*** Opening Records to process ***

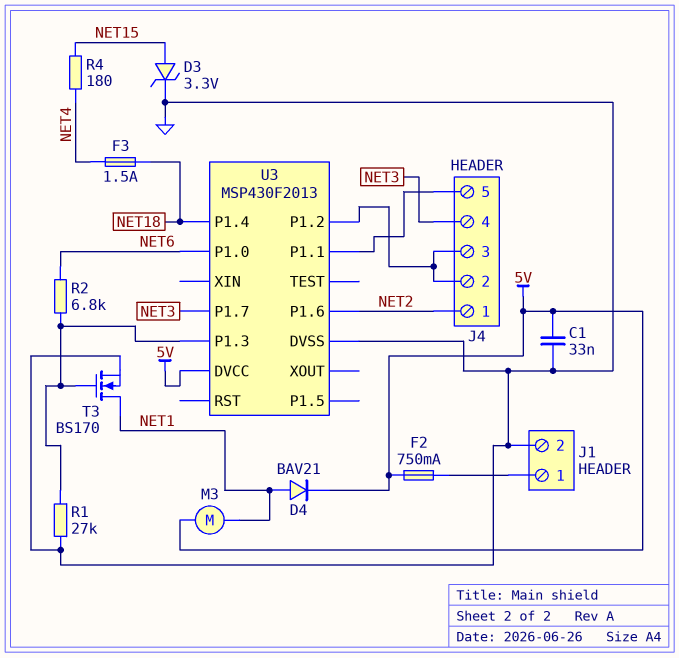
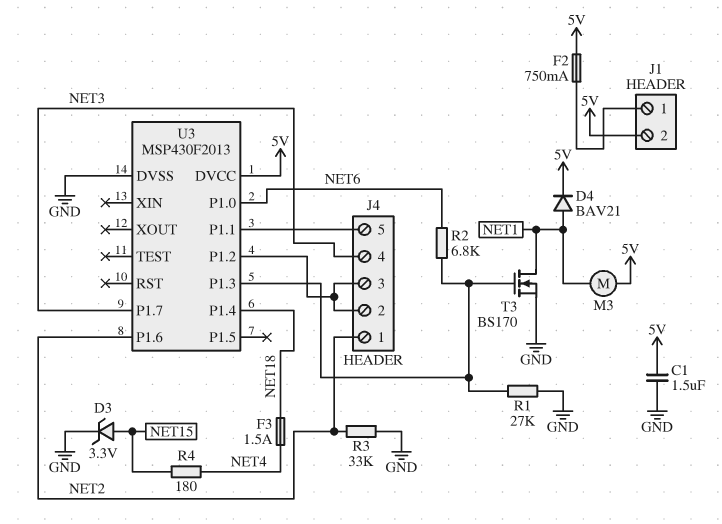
C1: 33nF (5V, GND) -> 1.5uF (5V, GND)
J1 pin 2: GND -> 5V
R3: none -> 33k (GND, NET2)

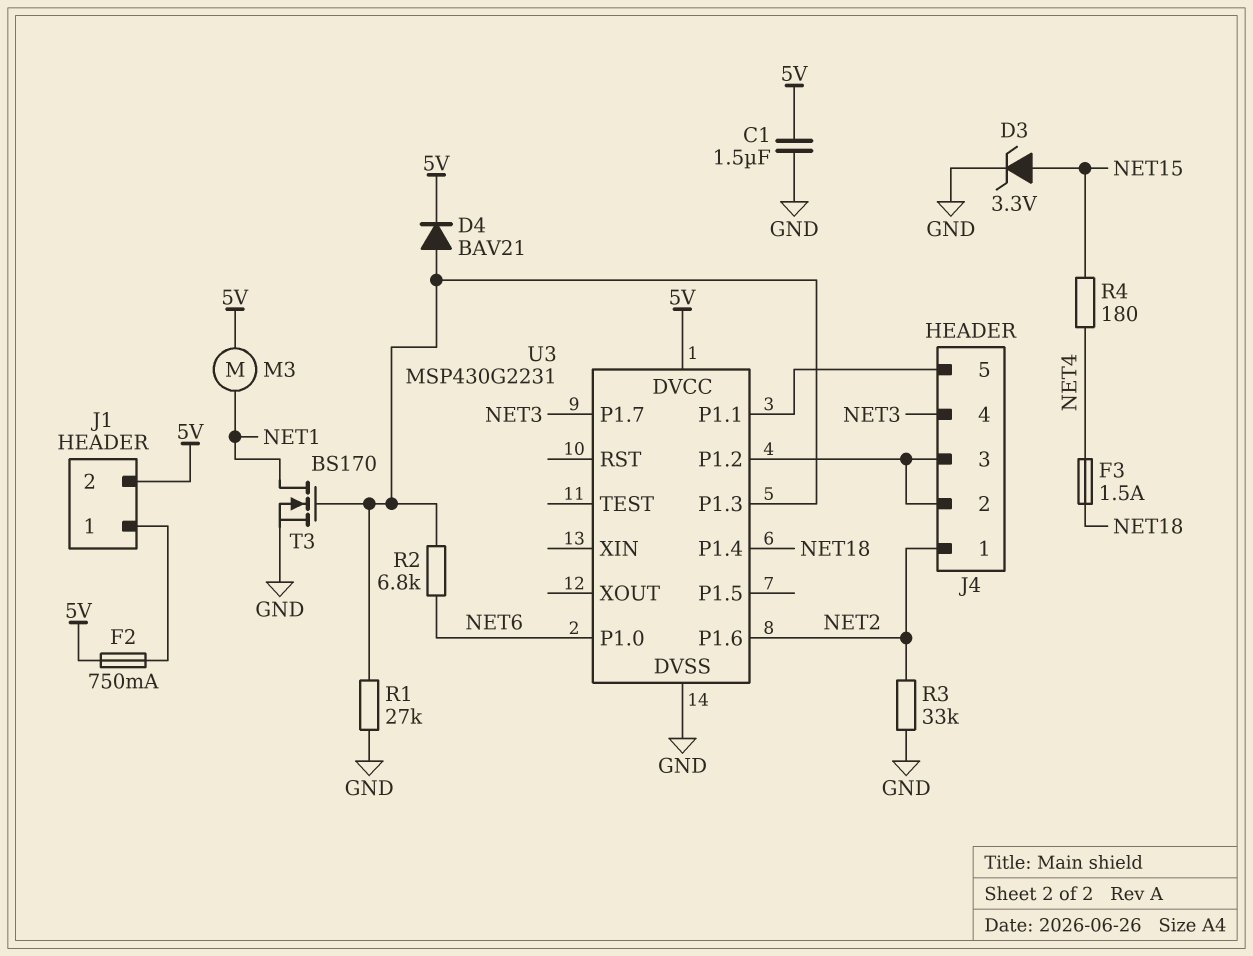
D4: diode BAV21 (A NET1, K 5V) -> diode BAV21 (A U3/P1.3, K 5V)
U3: MSP430F2013 -> MSP430G2231

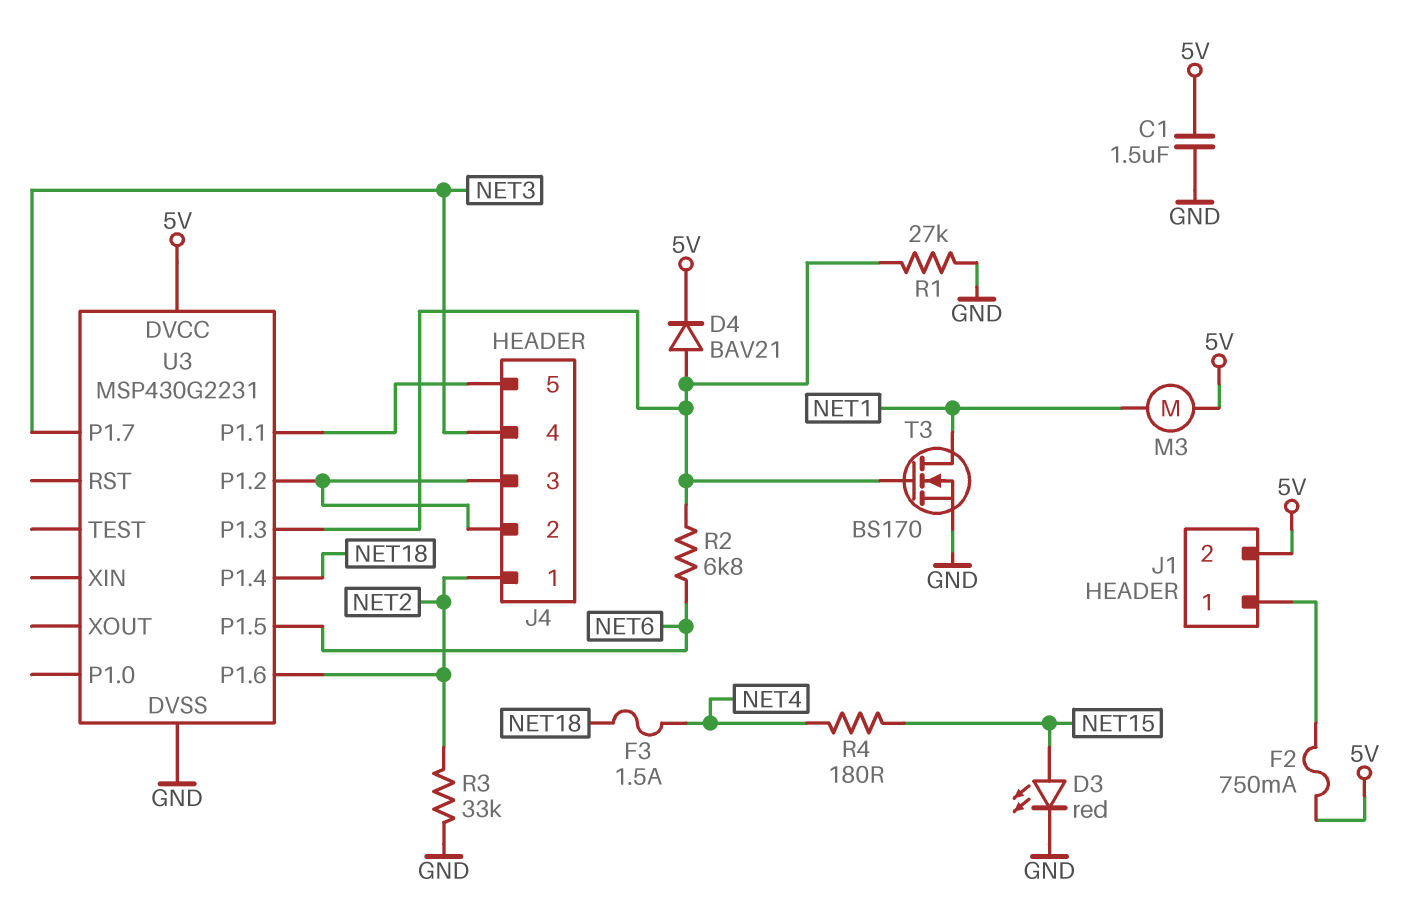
D3: zener 3.3V (A NET15, K GND) -> LED red (A NET15, K GND)
U3 pin P1.0: NET6 -> none
U3 pin P1.5: none -> NET6

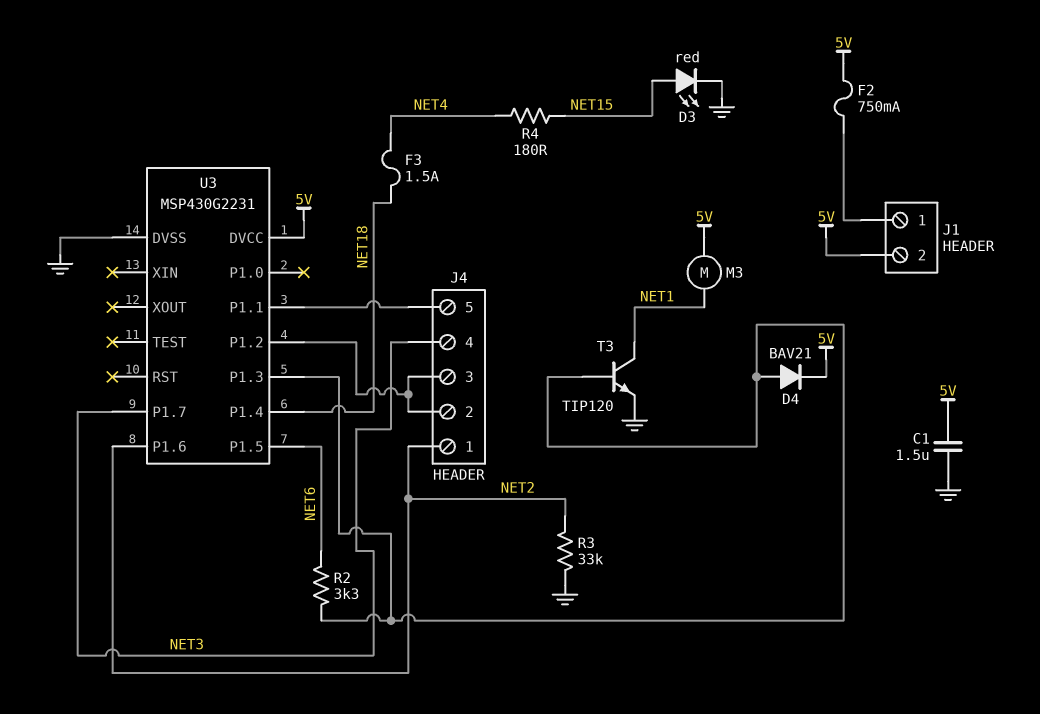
R1: 27k (GND, U3/P1.3) -> none
R2: 6.8k (NET6, U3/P1.3) -> 3.3k (NET6, U3/P1.3)
T3: NMOS BS170 (G U3/P1.3, D NET1, S GND) -> NPN TIP120 (B U3/P1.3, C NET1, E GND)

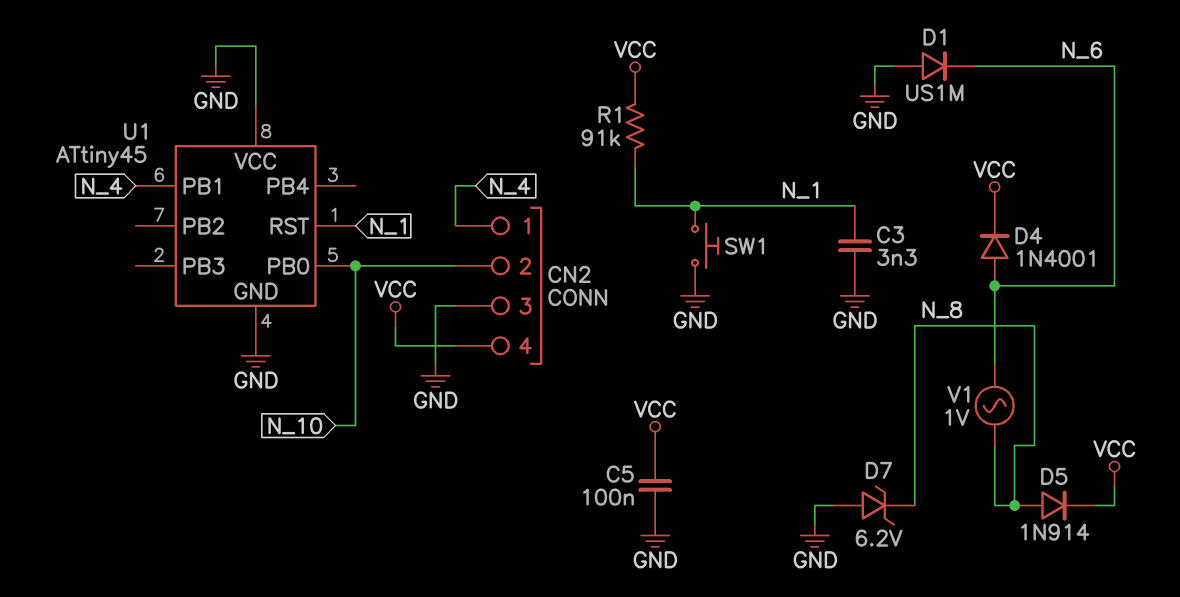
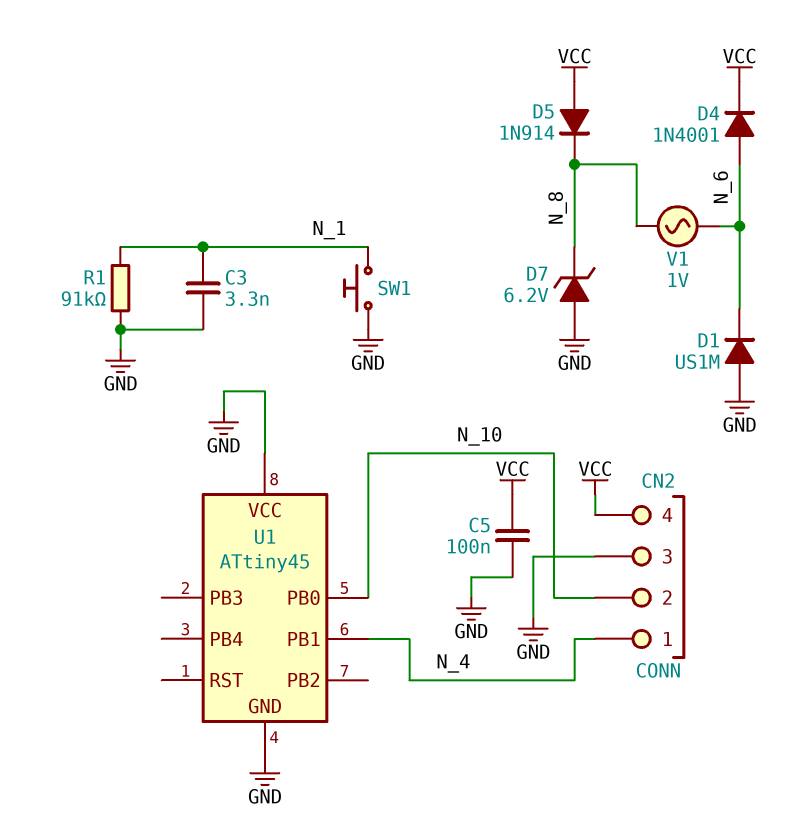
D5: diode 1N914 (A N_8, K VCC) -> diode 1N914 (A VCC, K N_8)
R1: 91k (N_1, VCC) -> 91k (GND, N_1)
U1 pin RST: N_1 -> none

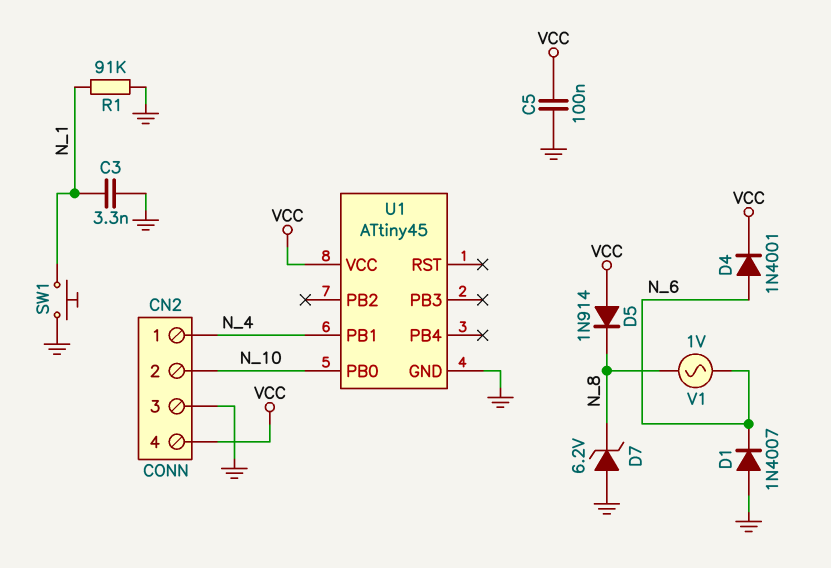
D1: diode US1M (A GND, K N_6) -> diode 1N4007 (A GND, K N_6)
U1 pin VCC: GND -> VCC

*** Closing Records to process ***

- **Exercise**:
Reproduce the data exactly, please, and omit its pictures.

- **Written answer**:
C1: 33nF (5V, GND) -> 1.5uF (5V, GND)
J1 pin 2: GND -> 5V
R3: none -> 33k (GND, NET2)

D4: diode BAV21 (A NET1, K 5V) -> diode BAV21 (A U3/P1.3, K 5V)
U3: MSP430F2013 -> MSP430G2231

D3: zener 3.3V (A NET15, K GND) -> LED red (A NET15, K GND)
U3 pin P1.0: NET6 -> none
U3 pin P1.5: none -> NET6

R1: 27k (GND, U3/P1.3) -> none
R2: 6.8k (NET6, U3/P1.3) -> 3.3k (NET6, U3/P1.3)
T3: NMOS BS170 (G U3/P1.3, D NET1, S GND) -> NPN TIP120 (B U3/P1.3, C NET1, E GND)

D5: diode 1N914 (A N_8, K VCC) -> diode 1N914 (A VCC, K N_8)
R1: 91k (N_1, VCC) -> 91k (GND, N_1)
U1 pin RST: N_1 -> none

D1: diode US1M (A GND, K N_6) -> diode 1N4007 (A GND, K N_6)
U1 pin VCC: GND -> VCC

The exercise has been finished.